■ LISTED RECORDS ■

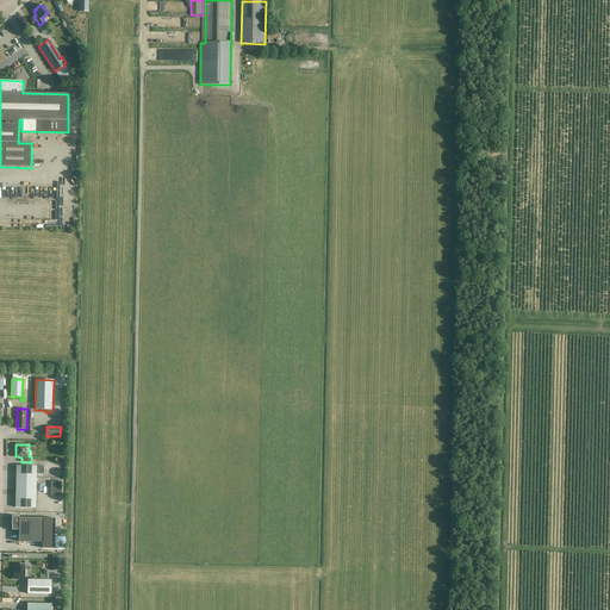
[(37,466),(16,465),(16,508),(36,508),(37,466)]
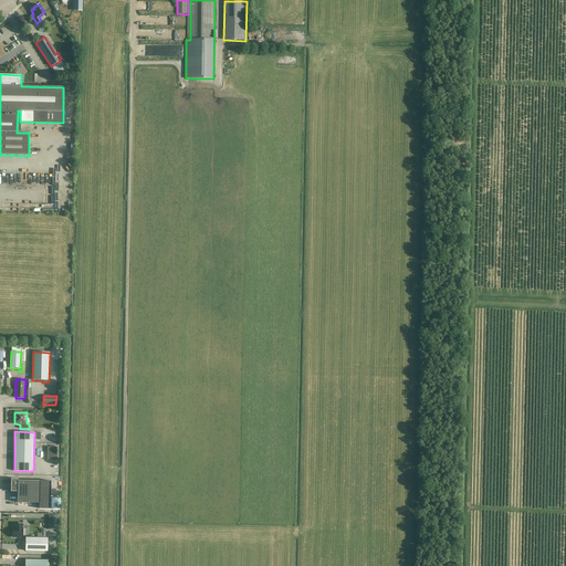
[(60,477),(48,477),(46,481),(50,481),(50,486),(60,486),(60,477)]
...
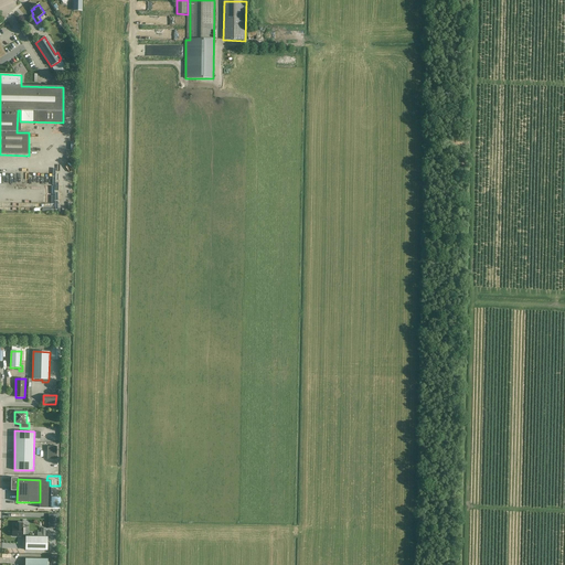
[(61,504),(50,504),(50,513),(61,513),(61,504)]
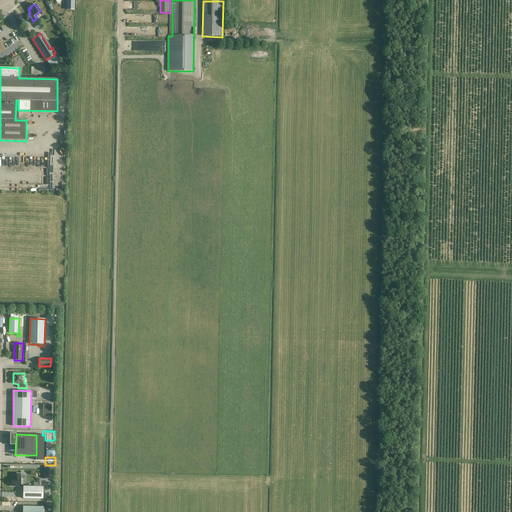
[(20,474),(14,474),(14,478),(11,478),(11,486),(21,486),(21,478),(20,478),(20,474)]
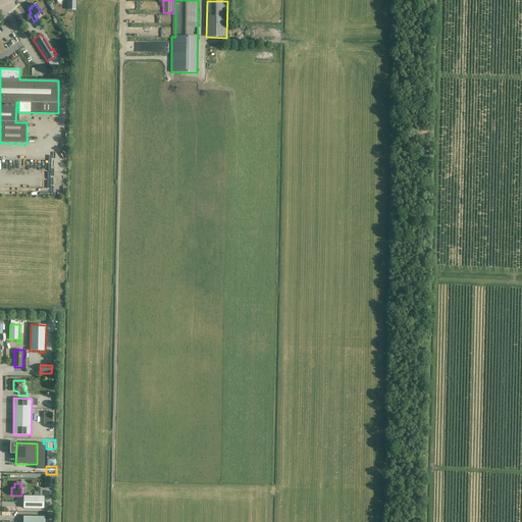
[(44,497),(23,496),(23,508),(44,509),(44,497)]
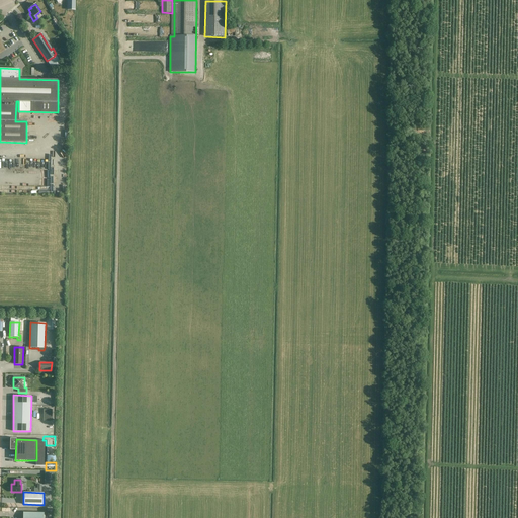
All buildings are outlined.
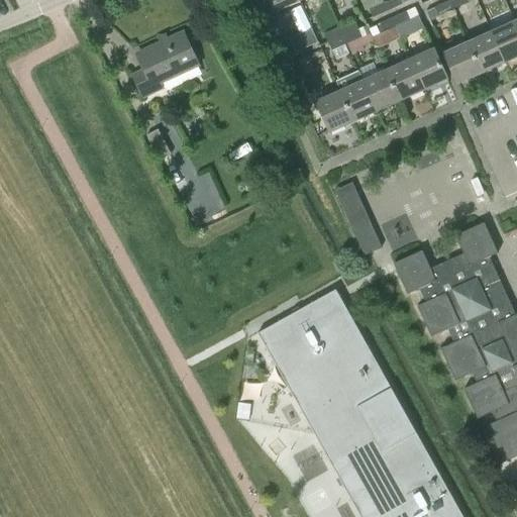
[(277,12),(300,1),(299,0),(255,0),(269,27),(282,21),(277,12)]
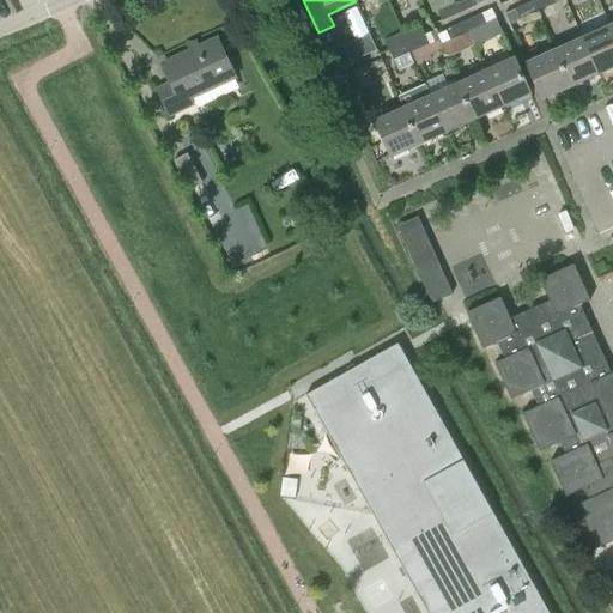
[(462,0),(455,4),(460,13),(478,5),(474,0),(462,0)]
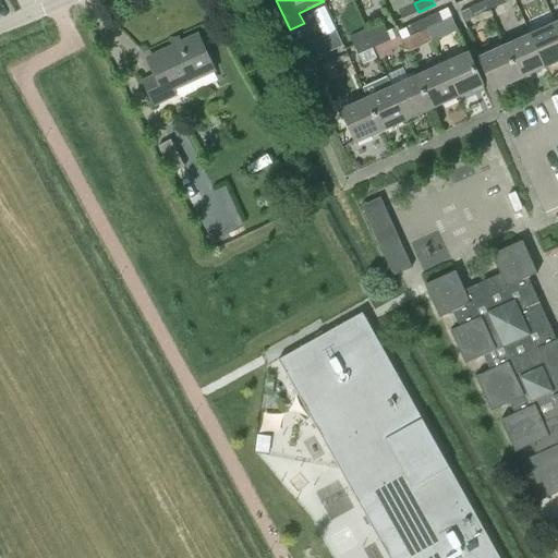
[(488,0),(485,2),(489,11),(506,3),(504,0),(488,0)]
* * *
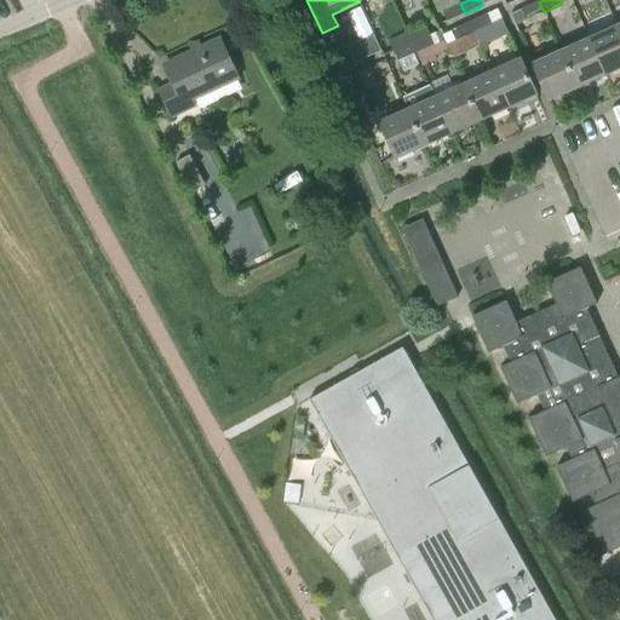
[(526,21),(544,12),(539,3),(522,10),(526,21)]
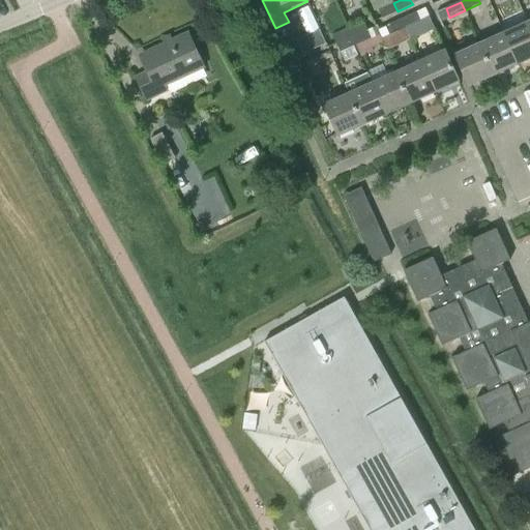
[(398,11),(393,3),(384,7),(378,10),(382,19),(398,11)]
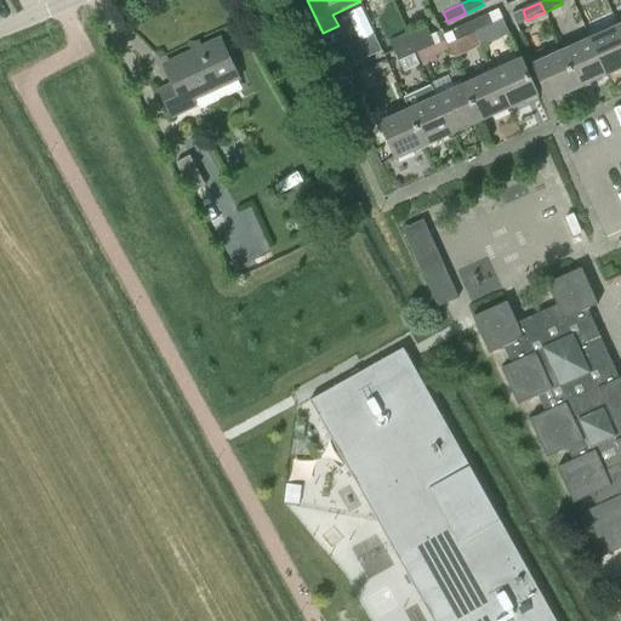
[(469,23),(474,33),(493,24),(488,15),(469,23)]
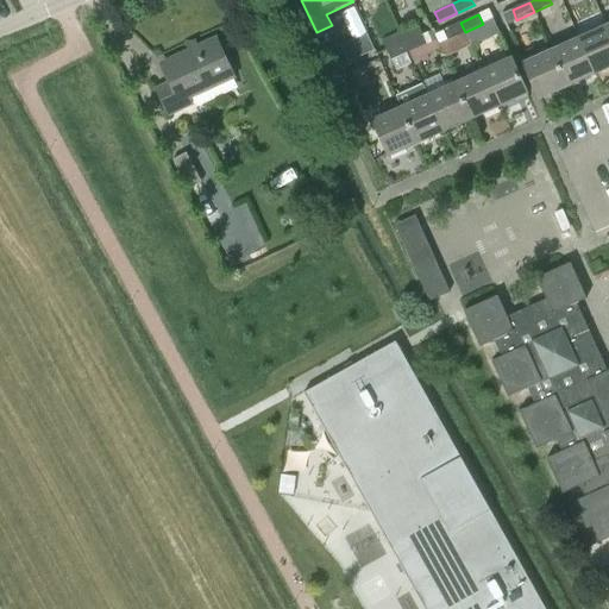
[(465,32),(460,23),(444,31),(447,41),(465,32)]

■ TASK GOAL ■
Return the lines above from the one with "[(469,23),(474,33),(493,24),(488,15),(469,23)]" through the one with "[(465,32),(460,23),(444,31),(447,41),(465,32)]", verbatim and nothing else. Omit every picture.

■ RESULT ■
[(469,23),(474,33),(493,24),(488,15),(469,23)]
[(465,32),(460,23),(444,31),(447,41),(465,32)]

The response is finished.